Start of Given data

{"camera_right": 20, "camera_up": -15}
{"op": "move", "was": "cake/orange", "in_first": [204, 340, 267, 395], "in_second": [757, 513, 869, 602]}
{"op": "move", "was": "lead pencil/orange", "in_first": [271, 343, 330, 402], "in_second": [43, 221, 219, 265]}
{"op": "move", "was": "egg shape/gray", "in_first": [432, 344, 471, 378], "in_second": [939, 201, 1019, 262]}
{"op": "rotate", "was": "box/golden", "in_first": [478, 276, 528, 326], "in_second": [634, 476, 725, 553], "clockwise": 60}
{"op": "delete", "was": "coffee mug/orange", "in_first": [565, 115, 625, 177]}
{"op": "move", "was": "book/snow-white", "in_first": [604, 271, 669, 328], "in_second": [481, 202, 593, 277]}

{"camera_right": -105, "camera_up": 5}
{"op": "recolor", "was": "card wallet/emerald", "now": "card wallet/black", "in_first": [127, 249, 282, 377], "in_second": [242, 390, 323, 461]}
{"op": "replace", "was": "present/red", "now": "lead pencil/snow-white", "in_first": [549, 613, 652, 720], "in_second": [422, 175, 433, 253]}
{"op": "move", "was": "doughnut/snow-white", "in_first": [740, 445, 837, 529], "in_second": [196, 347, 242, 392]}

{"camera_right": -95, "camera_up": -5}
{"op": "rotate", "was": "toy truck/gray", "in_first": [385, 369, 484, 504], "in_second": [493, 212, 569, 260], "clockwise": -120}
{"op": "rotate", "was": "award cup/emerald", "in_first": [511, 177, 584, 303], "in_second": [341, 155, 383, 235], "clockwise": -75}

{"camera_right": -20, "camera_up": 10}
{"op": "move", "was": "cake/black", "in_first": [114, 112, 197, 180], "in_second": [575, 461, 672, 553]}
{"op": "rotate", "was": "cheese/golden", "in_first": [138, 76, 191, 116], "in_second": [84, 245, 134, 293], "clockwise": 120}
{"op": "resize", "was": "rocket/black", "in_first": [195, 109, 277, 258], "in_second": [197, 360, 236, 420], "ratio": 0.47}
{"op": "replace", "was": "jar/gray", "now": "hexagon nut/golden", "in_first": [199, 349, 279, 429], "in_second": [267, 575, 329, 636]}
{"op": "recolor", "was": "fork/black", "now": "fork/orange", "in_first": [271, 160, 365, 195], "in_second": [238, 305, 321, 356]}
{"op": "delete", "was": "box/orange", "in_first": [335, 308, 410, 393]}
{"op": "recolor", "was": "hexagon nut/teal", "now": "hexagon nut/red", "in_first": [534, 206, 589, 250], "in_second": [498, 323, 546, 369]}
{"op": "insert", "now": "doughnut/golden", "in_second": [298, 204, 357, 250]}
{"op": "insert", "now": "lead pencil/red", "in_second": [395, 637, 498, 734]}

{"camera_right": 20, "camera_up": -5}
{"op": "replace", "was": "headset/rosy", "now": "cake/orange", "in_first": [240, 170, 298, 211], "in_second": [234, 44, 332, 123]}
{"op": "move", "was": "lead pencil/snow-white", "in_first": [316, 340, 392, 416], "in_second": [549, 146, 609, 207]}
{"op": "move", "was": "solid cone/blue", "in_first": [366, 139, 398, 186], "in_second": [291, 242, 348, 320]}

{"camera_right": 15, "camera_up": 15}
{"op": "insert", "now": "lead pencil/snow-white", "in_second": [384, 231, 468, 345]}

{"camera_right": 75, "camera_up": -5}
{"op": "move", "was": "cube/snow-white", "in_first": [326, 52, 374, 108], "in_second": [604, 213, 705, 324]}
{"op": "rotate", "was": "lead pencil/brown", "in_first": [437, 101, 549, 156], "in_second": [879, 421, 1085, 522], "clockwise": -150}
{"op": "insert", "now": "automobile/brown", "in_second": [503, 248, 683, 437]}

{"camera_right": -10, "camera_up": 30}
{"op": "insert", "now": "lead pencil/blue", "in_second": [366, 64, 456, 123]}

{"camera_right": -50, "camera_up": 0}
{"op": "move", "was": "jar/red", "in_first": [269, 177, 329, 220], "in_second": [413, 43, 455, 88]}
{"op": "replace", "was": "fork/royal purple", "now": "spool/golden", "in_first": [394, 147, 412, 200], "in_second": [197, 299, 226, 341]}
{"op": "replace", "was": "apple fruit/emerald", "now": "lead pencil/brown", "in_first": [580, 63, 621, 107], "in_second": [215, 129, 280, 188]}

End of Given data

• _Required action_:
The expected output is an exact copy of all the records above.

• _Reply to the task_:
{"camera_right": 20, "camera_up": -15}
{"op": "move", "was": "cake/orange", "in_first": [204, 340, 267, 395], "in_second": [757, 513, 869, 602]}
{"op": "move", "was": "lead pencil/orange", "in_first": [271, 343, 330, 402], "in_second": [43, 221, 219, 265]}
{"op": "move", "was": "egg shape/gray", "in_first": [432, 344, 471, 378], "in_second": [939, 201, 1019, 262]}
{"op": "rotate", "was": "box/golden", "in_first": [478, 276, 528, 326], "in_second": [634, 476, 725, 553], "clockwise": 60}
{"op": "delete", "was": "coffee mug/orange", "in_first": [565, 115, 625, 177]}
{"op": "move", "was": "book/snow-white", "in_first": [604, 271, 669, 328], "in_second": [481, 202, 593, 277]}

{"camera_right": -105, "camera_up": 5}
{"op": "recolor", "was": "card wallet/emerald", "now": "card wallet/black", "in_first": [127, 249, 282, 377], "in_second": [242, 390, 323, 461]}
{"op": "replace", "was": "present/red", "now": "lead pencil/snow-white", "in_first": [549, 613, 652, 720], "in_second": [422, 175, 433, 253]}
{"op": "move", "was": "doughnut/snow-white", "in_first": [740, 445, 837, 529], "in_second": [196, 347, 242, 392]}

{"camera_right": -95, "camera_up": -5}
{"op": "rotate", "was": "toy truck/gray", "in_first": [385, 369, 484, 504], "in_second": [493, 212, 569, 260], "clockwise": -120}
{"op": "rotate", "was": "award cup/emerald", "in_first": [511, 177, 584, 303], "in_second": [341, 155, 383, 235], "clockwise": -75}

{"camera_right": -20, "camera_up": 10}
{"op": "move", "was": "cake/black", "in_first": [114, 112, 197, 180], "in_second": [575, 461, 672, 553]}
{"op": "rotate", "was": "cheese/golden", "in_first": [138, 76, 191, 116], "in_second": [84, 245, 134, 293], "clockwise": 120}
{"op": "resize", "was": "rocket/black", "in_first": [195, 109, 277, 258], "in_second": [197, 360, 236, 420], "ratio": 0.47}
{"op": "replace", "was": "jar/gray", "now": "hexagon nut/golden", "in_first": [199, 349, 279, 429], "in_second": [267, 575, 329, 636]}
{"op": "recolor", "was": "fork/black", "now": "fork/orange", "in_first": [271, 160, 365, 195], "in_second": [238, 305, 321, 356]}
{"op": "delete", "was": "box/orange", "in_first": [335, 308, 410, 393]}
{"op": "recolor", "was": "hexagon nut/teal", "now": "hexagon nut/red", "in_first": [534, 206, 589, 250], "in_second": [498, 323, 546, 369]}
{"op": "insert", "now": "doughnut/golden", "in_second": [298, 204, 357, 250]}
{"op": "insert", "now": "lead pencil/red", "in_second": [395, 637, 498, 734]}

{"camera_right": 20, "camera_up": -5}
{"op": "replace", "was": "headset/rosy", "now": "cake/orange", "in_first": [240, 170, 298, 211], "in_second": [234, 44, 332, 123]}
{"op": "move", "was": "lead pencil/snow-white", "in_first": [316, 340, 392, 416], "in_second": [549, 146, 609, 207]}
{"op": "move", "was": "solid cone/blue", "in_first": [366, 139, 398, 186], "in_second": [291, 242, 348, 320]}

{"camera_right": 15, "camera_up": 15}
{"op": "insert", "now": "lead pencil/snow-white", "in_second": [384, 231, 468, 345]}

{"camera_right": 75, "camera_up": -5}
{"op": "move", "was": "cube/snow-white", "in_first": [326, 52, 374, 108], "in_second": [604, 213, 705, 324]}
{"op": "rotate", "was": "lead pencil/brown", "in_first": [437, 101, 549, 156], "in_second": [879, 421, 1085, 522], "clockwise": -150}
{"op": "insert", "now": "automobile/brown", "in_second": [503, 248, 683, 437]}

{"camera_right": -10, "camera_up": 30}
{"op": "insert", "now": "lead pencil/blue", "in_second": [366, 64, 456, 123]}

{"camera_right": -50, "camera_up": 0}
{"op": "move", "was": "jar/red", "in_first": [269, 177, 329, 220], "in_second": [413, 43, 455, 88]}
{"op": "replace", "was": "fork/royal purple", "now": "spool/golden", "in_first": [394, 147, 412, 200], "in_second": [197, 299, 226, 341]}
{"op": "replace", "was": "apple fruit/emerald", "now": "lead pencil/brown", "in_first": [580, 63, 621, 107], "in_second": [215, 129, 280, 188]}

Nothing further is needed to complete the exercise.